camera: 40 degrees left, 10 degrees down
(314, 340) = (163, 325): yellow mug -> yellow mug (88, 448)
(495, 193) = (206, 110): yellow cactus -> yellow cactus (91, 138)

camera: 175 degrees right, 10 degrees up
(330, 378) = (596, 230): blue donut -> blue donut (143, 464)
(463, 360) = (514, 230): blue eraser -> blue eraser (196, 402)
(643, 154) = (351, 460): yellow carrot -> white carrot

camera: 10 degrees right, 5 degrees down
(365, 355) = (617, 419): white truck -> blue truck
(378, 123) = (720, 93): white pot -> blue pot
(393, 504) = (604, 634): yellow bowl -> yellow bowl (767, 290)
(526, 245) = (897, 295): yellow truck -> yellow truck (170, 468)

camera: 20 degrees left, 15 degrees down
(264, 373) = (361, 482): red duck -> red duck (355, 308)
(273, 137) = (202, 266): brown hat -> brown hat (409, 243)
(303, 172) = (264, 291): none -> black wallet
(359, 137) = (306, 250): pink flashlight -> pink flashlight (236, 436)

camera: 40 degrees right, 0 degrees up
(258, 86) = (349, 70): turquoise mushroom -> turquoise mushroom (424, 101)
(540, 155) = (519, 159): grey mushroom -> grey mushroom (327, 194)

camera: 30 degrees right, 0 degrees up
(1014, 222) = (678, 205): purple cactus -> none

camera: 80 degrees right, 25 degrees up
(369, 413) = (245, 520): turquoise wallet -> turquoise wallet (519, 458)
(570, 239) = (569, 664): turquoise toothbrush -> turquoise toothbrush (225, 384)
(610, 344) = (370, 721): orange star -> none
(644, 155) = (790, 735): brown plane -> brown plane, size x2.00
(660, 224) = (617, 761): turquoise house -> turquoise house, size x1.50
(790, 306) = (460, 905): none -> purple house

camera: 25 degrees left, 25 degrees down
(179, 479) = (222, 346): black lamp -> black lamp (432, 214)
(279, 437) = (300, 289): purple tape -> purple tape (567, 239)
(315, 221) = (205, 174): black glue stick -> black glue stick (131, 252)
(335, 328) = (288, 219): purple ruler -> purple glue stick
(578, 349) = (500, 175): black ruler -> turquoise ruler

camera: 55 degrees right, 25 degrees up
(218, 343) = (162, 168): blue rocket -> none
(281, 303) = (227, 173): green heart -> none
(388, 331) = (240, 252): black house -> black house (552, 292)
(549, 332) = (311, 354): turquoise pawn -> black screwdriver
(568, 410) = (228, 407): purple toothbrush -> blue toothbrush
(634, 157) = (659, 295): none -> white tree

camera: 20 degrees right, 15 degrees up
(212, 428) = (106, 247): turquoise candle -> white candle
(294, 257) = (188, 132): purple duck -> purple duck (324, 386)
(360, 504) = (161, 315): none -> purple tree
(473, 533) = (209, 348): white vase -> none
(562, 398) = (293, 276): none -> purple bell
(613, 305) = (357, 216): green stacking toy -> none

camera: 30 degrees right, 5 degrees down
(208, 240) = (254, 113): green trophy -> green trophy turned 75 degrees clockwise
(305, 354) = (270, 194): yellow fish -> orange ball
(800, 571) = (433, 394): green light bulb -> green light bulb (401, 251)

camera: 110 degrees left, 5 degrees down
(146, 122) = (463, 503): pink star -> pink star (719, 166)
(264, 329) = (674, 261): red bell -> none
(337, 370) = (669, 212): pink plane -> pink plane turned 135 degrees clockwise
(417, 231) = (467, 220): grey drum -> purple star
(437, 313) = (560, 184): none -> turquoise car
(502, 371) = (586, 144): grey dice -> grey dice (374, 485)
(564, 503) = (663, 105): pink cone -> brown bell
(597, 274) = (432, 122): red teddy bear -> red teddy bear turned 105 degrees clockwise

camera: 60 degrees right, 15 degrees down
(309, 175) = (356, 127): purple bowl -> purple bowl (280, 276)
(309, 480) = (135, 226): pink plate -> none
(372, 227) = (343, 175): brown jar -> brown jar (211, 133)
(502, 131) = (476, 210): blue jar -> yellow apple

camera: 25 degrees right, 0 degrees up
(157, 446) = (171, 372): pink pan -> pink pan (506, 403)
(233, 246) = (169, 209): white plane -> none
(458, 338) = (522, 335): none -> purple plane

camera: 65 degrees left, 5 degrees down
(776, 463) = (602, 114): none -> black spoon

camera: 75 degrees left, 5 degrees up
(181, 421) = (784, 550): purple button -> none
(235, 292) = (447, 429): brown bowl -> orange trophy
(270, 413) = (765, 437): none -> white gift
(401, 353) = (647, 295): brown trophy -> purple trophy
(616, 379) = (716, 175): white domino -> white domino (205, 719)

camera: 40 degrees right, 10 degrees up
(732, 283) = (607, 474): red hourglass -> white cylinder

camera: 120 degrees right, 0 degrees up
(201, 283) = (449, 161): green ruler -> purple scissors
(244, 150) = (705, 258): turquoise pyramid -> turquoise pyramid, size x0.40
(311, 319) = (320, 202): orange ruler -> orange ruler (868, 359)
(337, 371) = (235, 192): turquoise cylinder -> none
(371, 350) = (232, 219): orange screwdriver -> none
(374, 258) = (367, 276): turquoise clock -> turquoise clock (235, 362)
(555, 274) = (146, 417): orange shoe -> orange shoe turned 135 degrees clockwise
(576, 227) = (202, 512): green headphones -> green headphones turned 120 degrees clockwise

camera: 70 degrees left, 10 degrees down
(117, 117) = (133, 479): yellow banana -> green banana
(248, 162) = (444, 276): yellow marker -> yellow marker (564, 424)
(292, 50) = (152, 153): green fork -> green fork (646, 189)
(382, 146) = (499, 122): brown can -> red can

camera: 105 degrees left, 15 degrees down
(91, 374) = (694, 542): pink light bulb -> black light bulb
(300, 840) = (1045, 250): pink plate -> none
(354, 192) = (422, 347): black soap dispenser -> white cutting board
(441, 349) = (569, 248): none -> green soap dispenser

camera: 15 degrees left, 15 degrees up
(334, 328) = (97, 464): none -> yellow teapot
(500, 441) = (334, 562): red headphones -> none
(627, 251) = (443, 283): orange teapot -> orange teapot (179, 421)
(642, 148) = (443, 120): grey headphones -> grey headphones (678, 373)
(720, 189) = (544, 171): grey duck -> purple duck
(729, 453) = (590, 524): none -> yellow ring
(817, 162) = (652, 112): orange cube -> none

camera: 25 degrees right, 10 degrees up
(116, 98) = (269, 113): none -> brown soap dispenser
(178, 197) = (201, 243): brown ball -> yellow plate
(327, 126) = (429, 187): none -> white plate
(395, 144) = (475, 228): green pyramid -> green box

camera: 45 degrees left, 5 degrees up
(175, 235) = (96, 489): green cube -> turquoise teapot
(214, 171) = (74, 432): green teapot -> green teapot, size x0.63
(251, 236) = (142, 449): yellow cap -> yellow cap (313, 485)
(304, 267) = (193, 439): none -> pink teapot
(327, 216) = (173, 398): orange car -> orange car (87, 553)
···
Starting with the line above that holds "(578, 349) = (500, 175): black" and stopping with the line that holds "(212, 428) = (106, 247): turquoise", reproduce each line exactly, omitting all other lines.

- [ANSWER BOX]:
(578, 349) = (500, 175): black ruler -> turquoise ruler

camera: 55 degrees right, 25 degrees up
(218, 343) = (162, 168): blue rocket -> none
(281, 303) = (227, 173): green heart -> none
(388, 331) = (240, 252): black house -> black house (552, 292)
(549, 332) = (311, 354): turquoise pawn -> black screwdriver
(568, 410) = (228, 407): purple toothbrush -> blue toothbrush
(634, 157) = (659, 295): none -> white tree

camera: 20 degrees right, 15 degrees up
(212, 428) = (106, 247): turquoise candle -> white candle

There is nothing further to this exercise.